_Data shown_:

————————

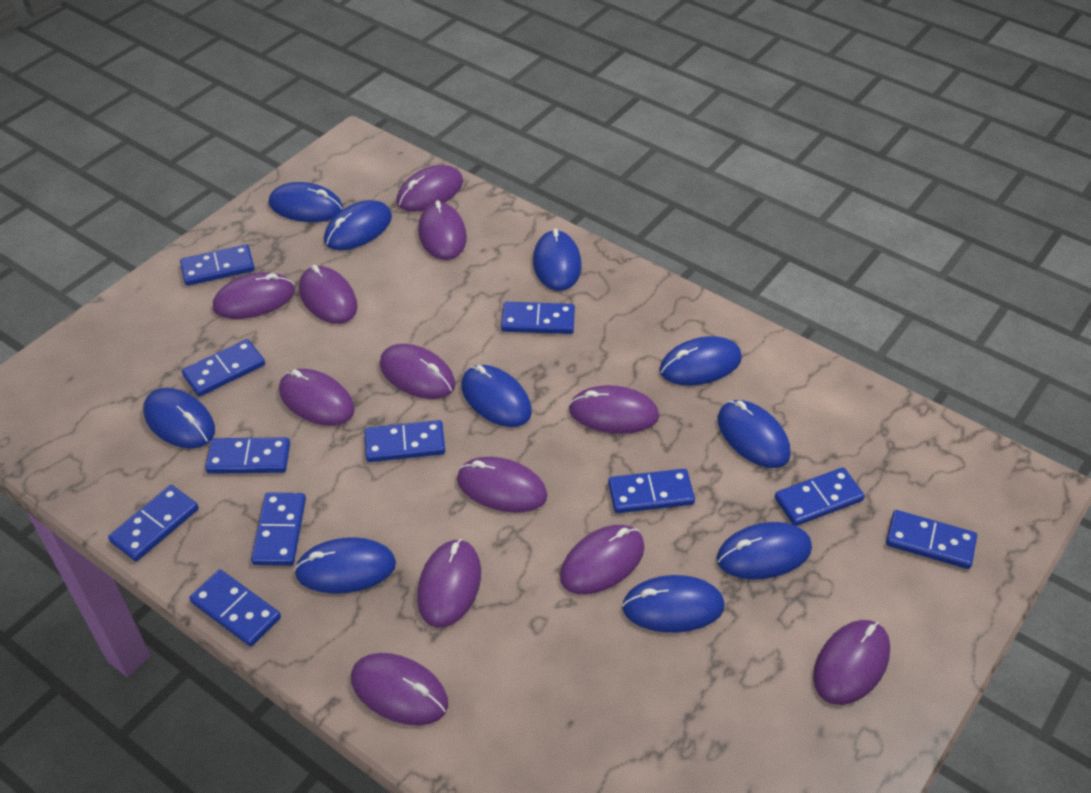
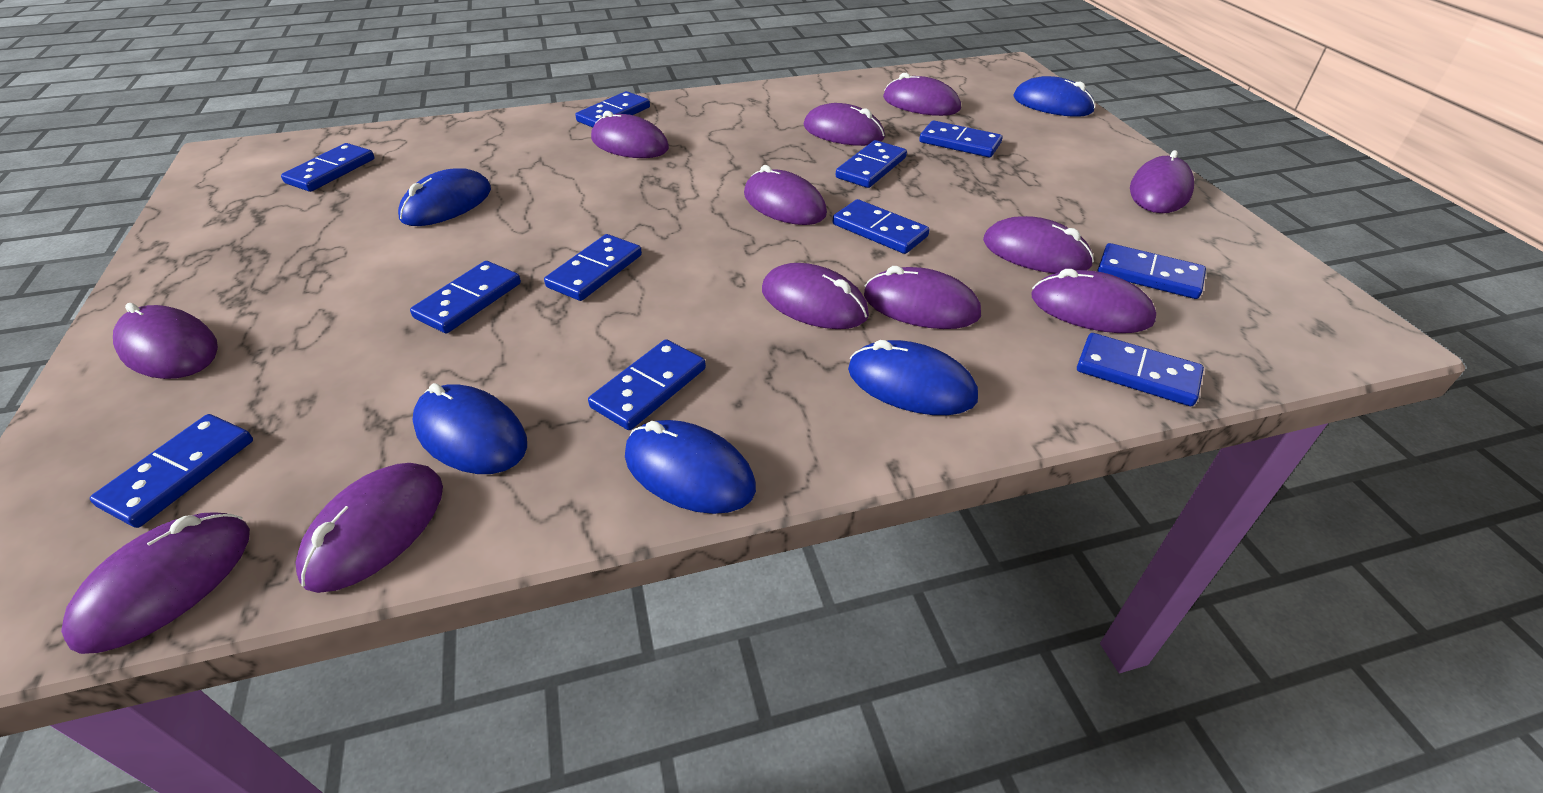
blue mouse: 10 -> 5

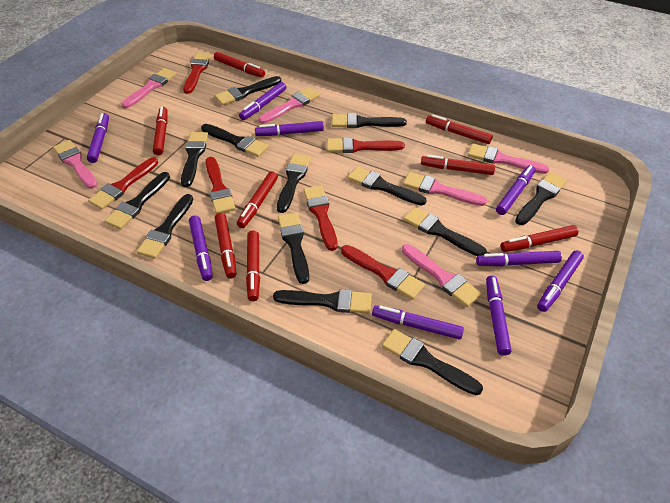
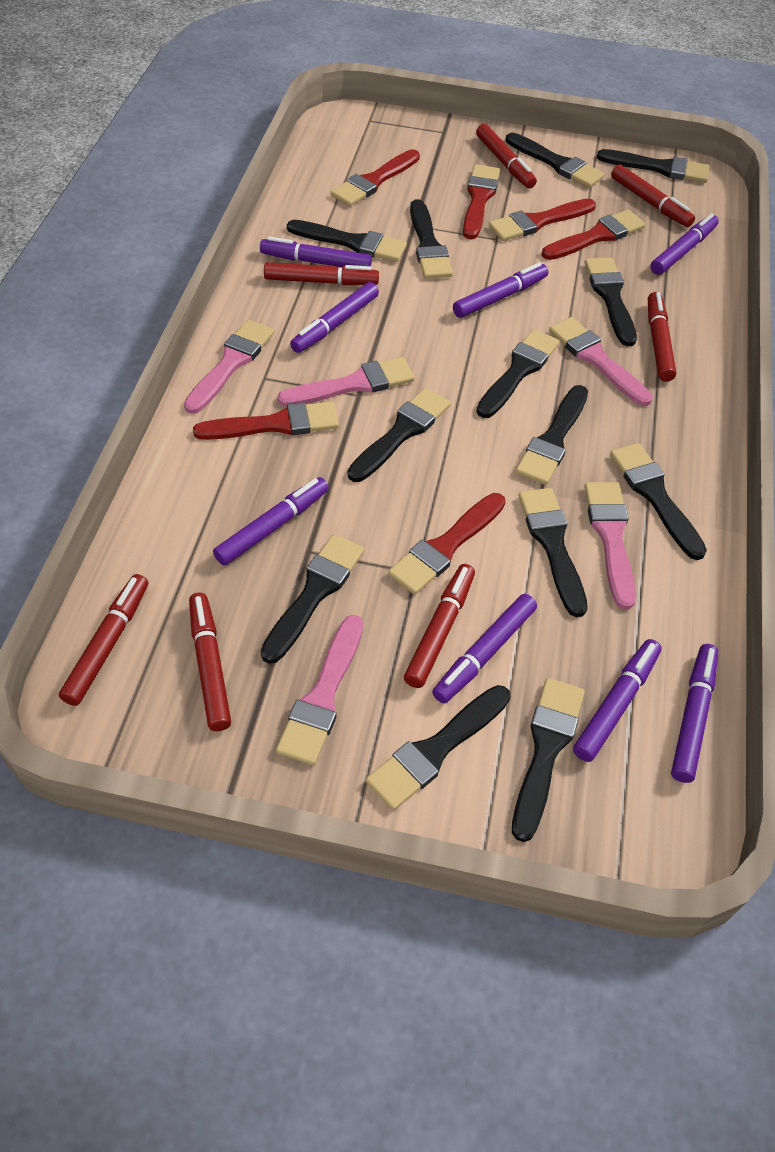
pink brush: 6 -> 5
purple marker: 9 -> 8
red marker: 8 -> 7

————————

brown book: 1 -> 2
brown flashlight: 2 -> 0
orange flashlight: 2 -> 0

————————

_What is needed_:
Identify the lines in the entries that hold "flashlight" and return each one.

_Solution to this exercise_:
brown flashlight: 2 -> 0
orange flashlight: 2 -> 0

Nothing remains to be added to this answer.